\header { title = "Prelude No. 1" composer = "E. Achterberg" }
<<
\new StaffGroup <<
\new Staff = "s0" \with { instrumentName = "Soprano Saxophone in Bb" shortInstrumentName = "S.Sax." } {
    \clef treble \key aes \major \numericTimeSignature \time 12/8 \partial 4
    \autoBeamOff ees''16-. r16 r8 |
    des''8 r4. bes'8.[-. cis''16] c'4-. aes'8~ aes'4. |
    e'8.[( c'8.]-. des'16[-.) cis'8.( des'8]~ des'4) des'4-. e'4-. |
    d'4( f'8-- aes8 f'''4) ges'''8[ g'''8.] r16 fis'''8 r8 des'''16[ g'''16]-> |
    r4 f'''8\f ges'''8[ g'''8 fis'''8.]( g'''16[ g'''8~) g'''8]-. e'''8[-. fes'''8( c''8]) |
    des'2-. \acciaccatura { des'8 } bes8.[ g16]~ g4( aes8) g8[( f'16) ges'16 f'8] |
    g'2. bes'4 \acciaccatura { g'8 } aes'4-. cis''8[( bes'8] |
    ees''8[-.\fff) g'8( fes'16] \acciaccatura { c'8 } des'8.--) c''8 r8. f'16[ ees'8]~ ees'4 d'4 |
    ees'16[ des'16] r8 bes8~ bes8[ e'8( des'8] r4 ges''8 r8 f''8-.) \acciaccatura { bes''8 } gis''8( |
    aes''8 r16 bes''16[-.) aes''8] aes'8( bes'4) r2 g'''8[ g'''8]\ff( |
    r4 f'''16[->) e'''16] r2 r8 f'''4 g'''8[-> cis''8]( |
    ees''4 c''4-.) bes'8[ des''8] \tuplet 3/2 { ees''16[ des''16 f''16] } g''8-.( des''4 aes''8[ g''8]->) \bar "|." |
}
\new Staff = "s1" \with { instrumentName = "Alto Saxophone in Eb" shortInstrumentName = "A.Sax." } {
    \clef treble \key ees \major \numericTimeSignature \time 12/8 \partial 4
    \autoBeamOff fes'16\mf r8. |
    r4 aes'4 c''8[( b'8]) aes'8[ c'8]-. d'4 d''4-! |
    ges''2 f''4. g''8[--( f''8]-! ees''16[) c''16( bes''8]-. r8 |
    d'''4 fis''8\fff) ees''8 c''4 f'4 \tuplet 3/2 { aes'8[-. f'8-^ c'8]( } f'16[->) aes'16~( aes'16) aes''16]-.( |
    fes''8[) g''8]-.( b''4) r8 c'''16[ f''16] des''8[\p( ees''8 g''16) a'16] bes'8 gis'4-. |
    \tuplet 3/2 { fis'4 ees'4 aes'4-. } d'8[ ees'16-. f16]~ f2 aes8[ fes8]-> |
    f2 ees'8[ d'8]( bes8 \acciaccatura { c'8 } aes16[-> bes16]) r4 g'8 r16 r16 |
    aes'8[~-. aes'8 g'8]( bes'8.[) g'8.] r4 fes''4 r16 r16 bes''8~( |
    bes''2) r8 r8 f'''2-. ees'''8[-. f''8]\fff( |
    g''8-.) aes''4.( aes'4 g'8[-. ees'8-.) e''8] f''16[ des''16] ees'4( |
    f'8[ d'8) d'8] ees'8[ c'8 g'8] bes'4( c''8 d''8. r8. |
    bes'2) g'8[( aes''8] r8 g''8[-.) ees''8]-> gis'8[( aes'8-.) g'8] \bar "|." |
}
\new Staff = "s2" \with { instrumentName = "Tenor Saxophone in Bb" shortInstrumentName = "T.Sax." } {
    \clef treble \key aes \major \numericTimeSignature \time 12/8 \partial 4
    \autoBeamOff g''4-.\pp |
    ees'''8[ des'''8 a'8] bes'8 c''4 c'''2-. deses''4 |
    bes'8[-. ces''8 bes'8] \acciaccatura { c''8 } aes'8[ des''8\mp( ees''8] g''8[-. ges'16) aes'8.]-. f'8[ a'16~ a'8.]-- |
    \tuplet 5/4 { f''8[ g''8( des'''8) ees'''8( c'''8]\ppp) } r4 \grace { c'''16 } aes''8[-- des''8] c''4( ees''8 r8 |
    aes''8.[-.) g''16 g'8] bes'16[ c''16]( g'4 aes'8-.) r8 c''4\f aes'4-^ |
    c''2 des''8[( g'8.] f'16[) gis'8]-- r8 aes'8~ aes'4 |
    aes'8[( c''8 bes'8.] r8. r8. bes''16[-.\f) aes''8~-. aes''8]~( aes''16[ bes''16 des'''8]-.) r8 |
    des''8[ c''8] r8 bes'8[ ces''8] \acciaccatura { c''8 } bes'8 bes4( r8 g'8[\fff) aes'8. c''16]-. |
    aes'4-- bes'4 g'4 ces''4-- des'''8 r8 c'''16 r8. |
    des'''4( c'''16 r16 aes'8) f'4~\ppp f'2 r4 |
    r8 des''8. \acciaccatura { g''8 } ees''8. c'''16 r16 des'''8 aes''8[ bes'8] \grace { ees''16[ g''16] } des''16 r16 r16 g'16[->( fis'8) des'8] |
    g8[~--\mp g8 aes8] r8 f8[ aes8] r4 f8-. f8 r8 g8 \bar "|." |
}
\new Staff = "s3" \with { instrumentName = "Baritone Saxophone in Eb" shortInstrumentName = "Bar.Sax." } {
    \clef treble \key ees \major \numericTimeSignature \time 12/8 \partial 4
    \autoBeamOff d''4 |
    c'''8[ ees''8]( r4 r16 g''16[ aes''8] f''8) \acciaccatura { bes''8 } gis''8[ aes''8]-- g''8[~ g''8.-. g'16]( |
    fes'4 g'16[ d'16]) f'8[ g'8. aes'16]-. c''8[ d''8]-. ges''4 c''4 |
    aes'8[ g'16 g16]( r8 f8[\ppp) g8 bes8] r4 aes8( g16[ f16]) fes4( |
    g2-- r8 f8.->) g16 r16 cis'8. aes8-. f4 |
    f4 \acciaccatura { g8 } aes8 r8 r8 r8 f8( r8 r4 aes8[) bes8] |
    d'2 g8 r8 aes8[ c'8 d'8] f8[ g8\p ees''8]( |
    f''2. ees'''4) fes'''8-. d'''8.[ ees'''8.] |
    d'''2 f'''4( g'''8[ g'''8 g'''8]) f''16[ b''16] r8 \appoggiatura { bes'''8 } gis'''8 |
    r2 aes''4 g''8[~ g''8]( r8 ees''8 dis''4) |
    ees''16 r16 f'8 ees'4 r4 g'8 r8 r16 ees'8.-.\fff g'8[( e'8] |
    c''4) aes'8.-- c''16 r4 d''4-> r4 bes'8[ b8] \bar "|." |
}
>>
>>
________________________________________
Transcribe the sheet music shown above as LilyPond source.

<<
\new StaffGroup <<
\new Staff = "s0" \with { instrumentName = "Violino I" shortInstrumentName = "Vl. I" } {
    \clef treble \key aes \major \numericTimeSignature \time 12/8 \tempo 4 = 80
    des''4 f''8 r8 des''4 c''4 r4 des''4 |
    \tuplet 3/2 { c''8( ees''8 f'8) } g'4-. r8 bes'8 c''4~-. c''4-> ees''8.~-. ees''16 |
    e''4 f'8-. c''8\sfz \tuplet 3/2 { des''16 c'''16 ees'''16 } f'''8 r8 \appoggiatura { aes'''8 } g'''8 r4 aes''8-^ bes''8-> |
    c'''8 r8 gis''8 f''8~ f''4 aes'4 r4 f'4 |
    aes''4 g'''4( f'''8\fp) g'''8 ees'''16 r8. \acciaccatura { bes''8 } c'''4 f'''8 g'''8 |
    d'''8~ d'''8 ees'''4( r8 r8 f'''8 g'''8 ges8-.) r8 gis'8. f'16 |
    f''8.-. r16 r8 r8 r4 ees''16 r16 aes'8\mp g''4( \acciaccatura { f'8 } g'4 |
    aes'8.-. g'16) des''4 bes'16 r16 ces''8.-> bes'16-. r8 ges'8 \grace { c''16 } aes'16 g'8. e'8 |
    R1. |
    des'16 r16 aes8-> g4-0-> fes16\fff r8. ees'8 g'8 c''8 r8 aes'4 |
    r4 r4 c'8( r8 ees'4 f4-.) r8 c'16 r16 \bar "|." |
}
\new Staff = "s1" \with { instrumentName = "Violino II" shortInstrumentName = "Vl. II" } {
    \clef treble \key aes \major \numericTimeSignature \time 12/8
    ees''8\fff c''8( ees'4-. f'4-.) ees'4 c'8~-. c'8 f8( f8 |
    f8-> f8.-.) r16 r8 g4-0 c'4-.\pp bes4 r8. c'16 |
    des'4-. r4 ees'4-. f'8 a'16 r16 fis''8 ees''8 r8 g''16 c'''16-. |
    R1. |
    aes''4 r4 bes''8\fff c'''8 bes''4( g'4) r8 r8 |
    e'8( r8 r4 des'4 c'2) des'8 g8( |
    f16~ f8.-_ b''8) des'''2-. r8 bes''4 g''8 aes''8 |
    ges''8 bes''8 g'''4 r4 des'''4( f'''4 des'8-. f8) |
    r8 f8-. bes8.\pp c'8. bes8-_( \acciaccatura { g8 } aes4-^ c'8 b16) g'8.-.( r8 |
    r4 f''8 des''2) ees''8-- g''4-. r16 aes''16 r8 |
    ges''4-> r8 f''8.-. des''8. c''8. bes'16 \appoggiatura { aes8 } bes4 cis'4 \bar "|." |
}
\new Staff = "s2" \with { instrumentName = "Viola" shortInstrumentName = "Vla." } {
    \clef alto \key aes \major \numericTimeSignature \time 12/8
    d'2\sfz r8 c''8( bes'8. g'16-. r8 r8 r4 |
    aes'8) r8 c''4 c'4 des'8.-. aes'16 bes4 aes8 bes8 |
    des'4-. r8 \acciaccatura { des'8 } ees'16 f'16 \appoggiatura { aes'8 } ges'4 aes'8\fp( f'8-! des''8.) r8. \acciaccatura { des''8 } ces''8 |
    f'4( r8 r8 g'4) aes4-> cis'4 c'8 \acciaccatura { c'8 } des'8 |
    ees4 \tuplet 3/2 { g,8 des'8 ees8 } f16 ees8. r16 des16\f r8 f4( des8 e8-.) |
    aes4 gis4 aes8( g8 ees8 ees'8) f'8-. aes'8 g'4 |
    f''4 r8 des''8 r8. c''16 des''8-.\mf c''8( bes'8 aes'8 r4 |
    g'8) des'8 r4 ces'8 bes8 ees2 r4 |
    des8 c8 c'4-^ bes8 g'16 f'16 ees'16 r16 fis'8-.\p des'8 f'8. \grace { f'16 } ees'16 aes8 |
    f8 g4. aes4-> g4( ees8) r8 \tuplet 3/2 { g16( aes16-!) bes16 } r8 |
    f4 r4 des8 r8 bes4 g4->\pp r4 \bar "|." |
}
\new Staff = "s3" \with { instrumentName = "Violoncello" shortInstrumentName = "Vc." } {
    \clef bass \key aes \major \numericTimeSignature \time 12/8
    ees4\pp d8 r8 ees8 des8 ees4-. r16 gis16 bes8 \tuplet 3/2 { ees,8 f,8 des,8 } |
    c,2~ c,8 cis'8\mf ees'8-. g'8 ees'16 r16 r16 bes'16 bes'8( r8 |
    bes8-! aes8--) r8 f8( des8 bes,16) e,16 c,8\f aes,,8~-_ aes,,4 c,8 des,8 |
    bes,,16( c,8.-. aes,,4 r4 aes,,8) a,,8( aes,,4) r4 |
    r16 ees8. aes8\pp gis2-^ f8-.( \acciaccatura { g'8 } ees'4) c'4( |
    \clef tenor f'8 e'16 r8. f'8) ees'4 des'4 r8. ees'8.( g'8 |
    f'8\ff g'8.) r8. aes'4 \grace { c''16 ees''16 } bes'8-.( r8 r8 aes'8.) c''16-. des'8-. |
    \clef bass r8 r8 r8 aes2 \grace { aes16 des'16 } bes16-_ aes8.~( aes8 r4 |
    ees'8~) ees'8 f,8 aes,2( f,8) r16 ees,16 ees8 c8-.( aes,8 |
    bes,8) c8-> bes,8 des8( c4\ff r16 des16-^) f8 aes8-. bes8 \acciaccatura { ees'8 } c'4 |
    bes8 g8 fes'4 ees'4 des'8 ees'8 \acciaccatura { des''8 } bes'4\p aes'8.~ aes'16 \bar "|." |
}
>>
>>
________________________________________
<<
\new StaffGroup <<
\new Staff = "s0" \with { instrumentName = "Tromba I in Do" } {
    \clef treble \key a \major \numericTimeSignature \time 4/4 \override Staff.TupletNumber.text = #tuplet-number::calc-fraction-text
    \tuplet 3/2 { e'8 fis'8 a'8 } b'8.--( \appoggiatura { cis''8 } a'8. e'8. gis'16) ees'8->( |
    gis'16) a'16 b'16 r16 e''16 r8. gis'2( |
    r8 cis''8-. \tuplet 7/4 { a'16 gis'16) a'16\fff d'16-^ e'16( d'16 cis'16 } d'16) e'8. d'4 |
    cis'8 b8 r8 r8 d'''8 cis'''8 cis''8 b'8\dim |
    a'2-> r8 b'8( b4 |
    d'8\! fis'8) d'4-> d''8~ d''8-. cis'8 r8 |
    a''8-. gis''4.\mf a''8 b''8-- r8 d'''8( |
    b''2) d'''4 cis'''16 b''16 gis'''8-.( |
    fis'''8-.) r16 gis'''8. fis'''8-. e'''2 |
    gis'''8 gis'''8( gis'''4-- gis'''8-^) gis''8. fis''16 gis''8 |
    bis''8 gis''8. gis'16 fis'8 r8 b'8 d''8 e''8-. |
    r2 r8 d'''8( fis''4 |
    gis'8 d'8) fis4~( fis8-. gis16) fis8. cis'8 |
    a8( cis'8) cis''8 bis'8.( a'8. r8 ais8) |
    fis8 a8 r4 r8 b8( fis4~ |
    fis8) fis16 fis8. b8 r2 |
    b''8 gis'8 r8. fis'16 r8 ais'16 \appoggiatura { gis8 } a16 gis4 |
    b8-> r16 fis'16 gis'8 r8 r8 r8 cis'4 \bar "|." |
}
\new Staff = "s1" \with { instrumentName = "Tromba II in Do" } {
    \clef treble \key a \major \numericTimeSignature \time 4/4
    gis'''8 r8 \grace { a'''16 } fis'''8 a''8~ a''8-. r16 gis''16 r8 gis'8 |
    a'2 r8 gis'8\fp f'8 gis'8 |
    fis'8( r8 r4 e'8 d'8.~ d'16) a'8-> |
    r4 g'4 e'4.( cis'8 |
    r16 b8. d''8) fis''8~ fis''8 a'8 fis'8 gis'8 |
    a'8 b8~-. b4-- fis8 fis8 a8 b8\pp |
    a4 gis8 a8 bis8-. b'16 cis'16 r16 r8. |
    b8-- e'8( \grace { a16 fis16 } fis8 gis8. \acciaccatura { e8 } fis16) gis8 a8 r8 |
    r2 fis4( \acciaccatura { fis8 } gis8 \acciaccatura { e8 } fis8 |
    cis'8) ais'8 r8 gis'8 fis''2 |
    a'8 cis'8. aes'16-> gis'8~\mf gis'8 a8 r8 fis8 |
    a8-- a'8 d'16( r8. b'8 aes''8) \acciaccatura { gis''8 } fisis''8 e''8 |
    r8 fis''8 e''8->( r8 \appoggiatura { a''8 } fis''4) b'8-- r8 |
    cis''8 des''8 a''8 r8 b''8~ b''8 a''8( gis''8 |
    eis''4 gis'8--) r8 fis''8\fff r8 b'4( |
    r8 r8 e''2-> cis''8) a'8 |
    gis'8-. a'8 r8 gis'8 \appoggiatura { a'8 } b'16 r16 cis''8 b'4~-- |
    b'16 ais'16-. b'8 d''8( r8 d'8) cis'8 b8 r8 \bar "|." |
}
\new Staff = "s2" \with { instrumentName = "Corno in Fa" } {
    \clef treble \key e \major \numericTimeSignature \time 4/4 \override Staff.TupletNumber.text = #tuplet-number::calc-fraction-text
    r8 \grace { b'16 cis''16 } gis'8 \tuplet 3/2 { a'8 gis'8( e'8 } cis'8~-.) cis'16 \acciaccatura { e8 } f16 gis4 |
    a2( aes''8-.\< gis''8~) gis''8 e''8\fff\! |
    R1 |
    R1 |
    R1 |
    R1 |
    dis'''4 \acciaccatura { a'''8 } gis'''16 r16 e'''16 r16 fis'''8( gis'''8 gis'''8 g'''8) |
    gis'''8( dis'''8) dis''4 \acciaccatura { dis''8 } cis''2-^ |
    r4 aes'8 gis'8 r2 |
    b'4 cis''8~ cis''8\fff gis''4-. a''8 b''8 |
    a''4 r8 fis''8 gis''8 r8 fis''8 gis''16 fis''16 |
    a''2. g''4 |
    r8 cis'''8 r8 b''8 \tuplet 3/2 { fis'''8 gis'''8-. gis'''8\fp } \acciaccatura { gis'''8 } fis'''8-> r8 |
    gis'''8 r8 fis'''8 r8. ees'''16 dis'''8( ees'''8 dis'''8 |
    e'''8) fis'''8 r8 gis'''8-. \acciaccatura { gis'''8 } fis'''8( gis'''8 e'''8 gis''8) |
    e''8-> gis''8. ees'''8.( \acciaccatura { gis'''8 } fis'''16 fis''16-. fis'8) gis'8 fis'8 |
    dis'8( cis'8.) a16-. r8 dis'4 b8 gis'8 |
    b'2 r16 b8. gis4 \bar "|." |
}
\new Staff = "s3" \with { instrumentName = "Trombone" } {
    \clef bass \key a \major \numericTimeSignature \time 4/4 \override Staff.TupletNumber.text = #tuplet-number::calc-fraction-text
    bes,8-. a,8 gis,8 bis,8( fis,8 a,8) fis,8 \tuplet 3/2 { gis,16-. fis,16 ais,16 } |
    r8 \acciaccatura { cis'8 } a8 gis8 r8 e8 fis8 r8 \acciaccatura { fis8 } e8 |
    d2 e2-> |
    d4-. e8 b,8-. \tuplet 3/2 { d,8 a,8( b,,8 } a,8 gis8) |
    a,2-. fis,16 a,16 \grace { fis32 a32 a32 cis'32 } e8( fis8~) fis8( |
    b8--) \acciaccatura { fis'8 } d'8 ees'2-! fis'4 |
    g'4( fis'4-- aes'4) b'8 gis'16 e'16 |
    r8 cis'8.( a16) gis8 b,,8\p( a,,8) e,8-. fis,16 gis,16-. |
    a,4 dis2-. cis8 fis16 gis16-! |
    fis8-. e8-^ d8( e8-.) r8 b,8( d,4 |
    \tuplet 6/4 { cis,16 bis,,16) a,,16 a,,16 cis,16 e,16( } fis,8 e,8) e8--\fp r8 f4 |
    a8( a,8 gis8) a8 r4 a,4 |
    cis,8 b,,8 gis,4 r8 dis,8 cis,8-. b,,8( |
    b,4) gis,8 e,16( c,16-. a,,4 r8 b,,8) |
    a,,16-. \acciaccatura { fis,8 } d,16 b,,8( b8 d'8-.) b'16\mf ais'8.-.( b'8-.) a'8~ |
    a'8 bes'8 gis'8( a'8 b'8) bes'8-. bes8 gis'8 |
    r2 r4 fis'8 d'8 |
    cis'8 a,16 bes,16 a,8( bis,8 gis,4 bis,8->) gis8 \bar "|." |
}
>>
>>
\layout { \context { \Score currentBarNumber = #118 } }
________________________________________
**Énoncé:**
Quelles lignes des rangées ci-dessus contiennent la chaîne "calc" ? Recopiez-les toutes, en respectant la casse.

**Corrigé:**
    \clef treble \key a \major \numericTimeSignature \time 4/4 \override Staff.TupletNumber.text = #tuplet-number::calc-fraction-text
    \clef treble \key e \major \numericTimeSignature \time 4/4 \override Staff.TupletNumber.text = #tuplet-number::calc-fraction-text
    \clef bass \key a \major \numericTimeSignature \time 4/4 \override Staff.TupletNumber.text = #tuplet-number::calc-fraction-text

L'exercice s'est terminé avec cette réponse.